Task instructions
If a line in the data holds the string "none", list it.

(Records from a data collection)
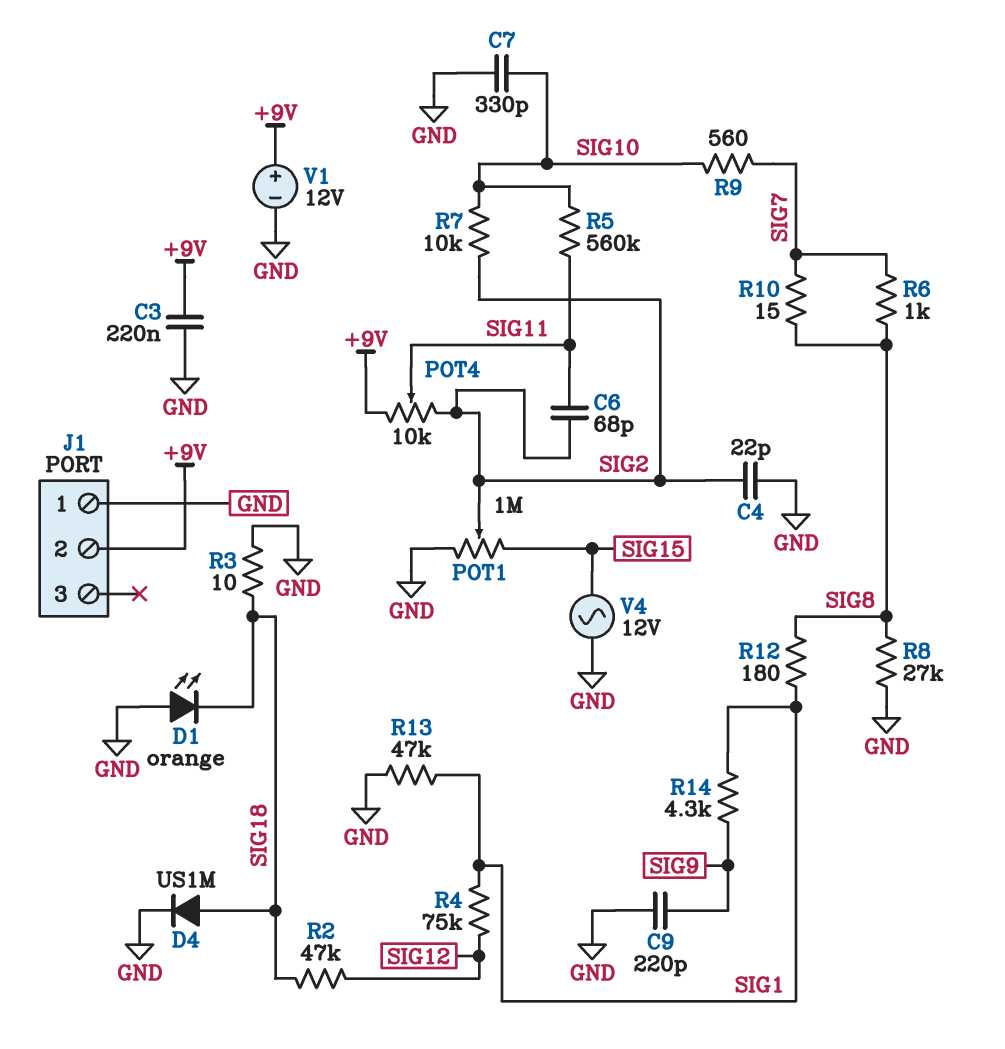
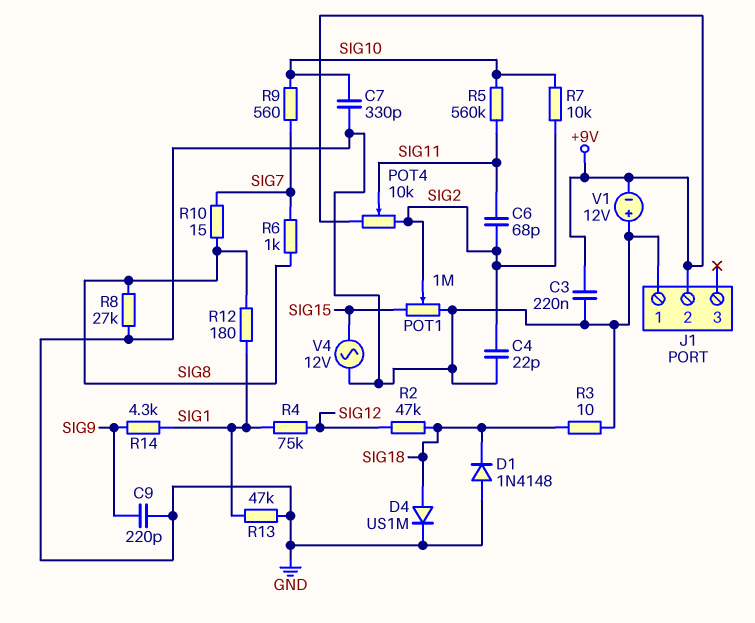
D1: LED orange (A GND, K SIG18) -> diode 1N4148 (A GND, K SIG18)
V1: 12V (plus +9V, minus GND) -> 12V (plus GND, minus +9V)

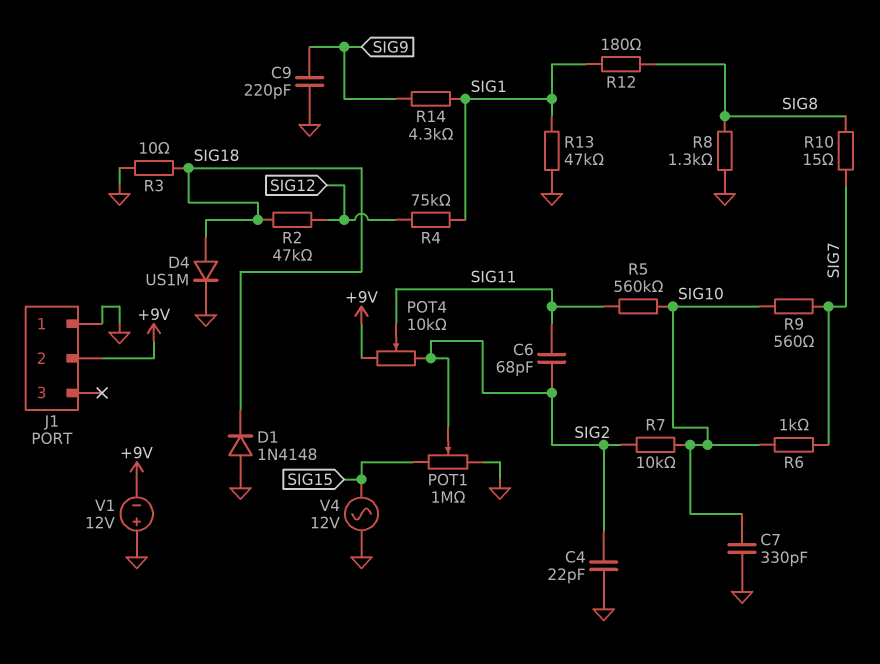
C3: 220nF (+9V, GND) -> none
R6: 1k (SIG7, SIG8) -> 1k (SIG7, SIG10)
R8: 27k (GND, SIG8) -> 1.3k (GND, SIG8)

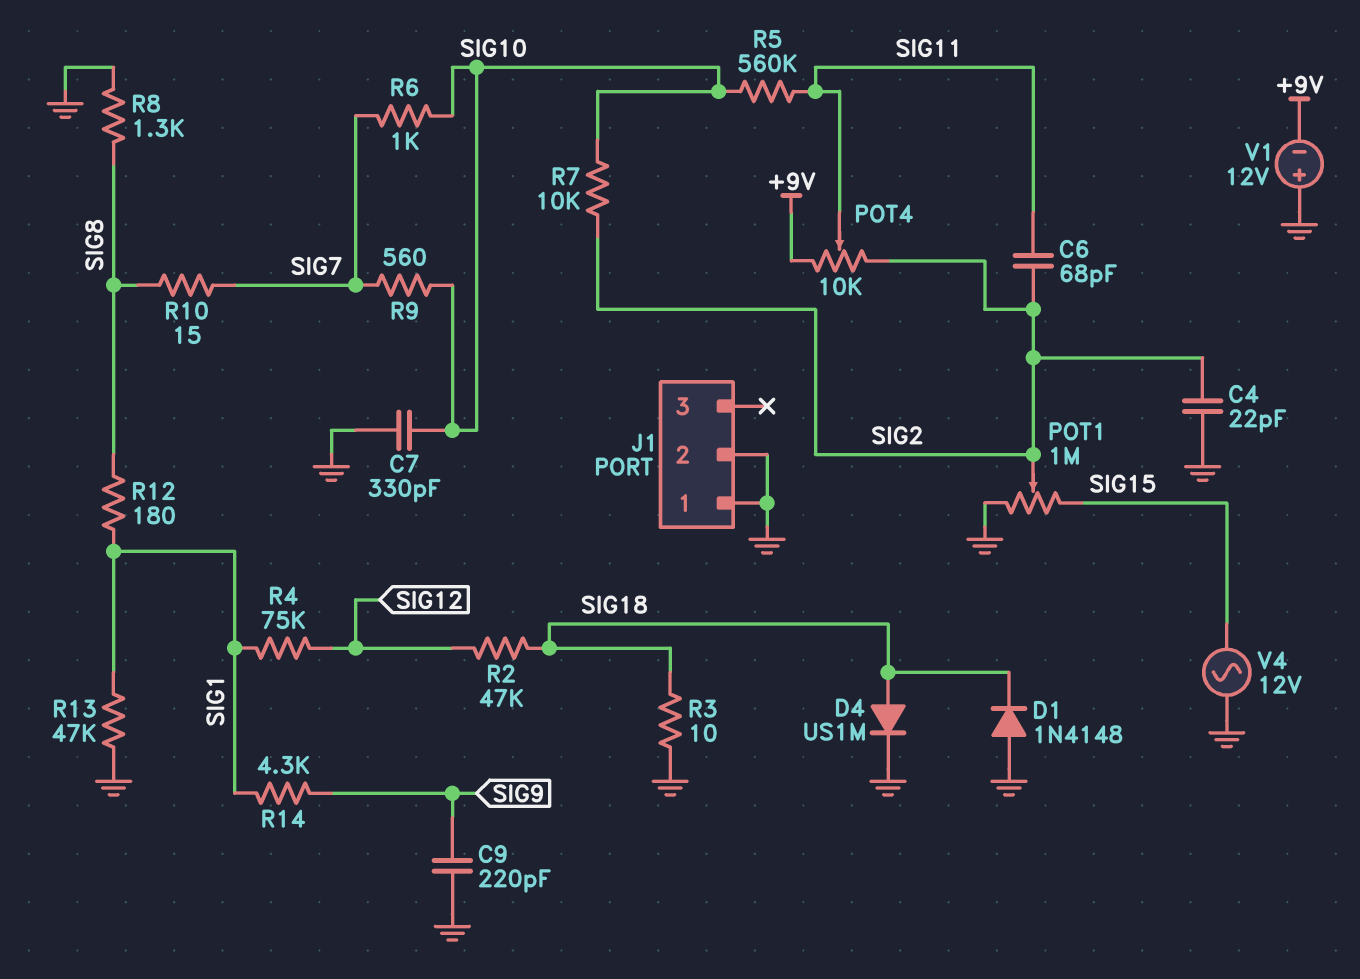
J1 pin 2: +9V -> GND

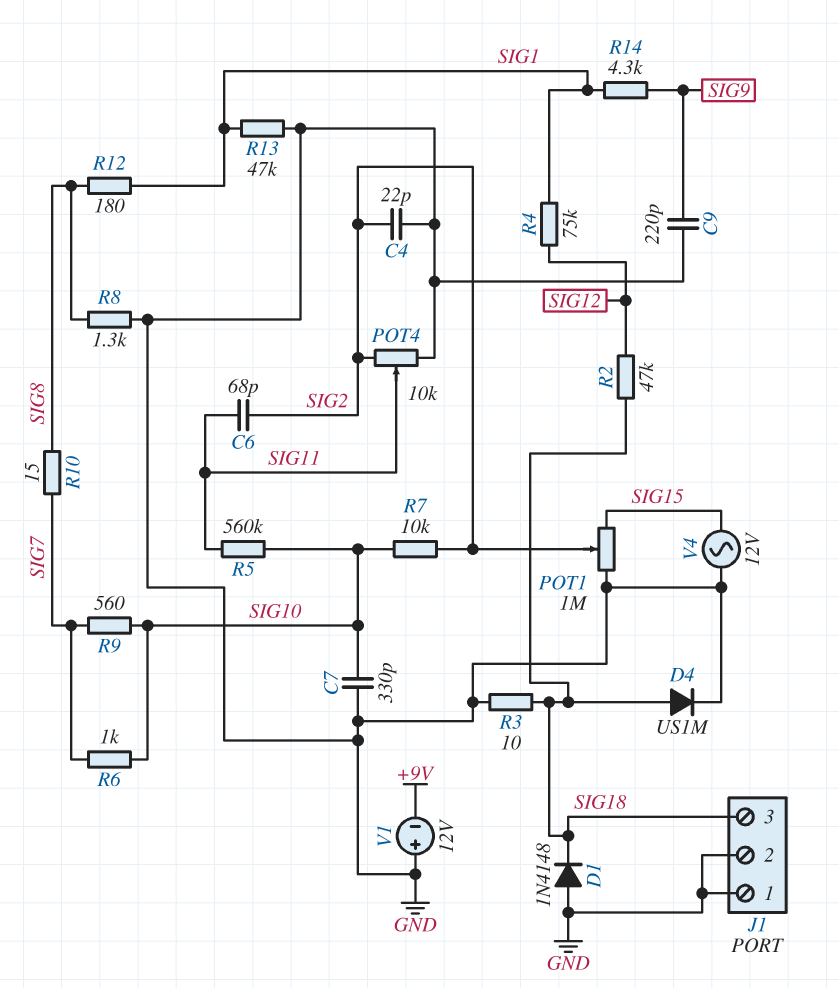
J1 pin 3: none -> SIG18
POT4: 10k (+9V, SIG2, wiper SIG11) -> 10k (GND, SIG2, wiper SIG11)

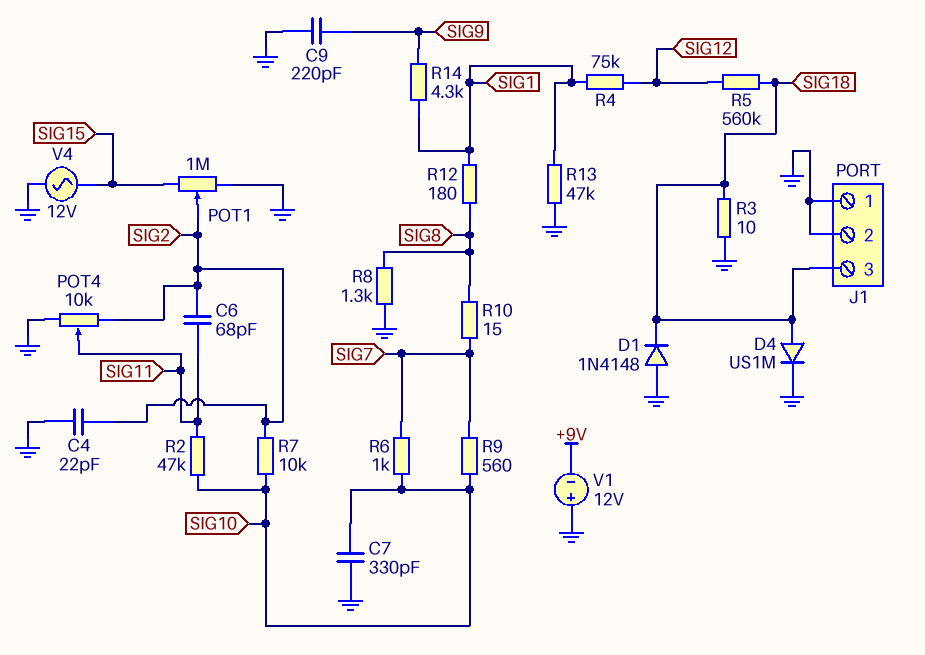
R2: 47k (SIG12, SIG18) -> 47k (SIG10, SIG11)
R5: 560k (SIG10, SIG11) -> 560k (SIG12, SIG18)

Task solution
C3: 220nF (+9V, GND) -> none
J1 pin 3: none -> SIG18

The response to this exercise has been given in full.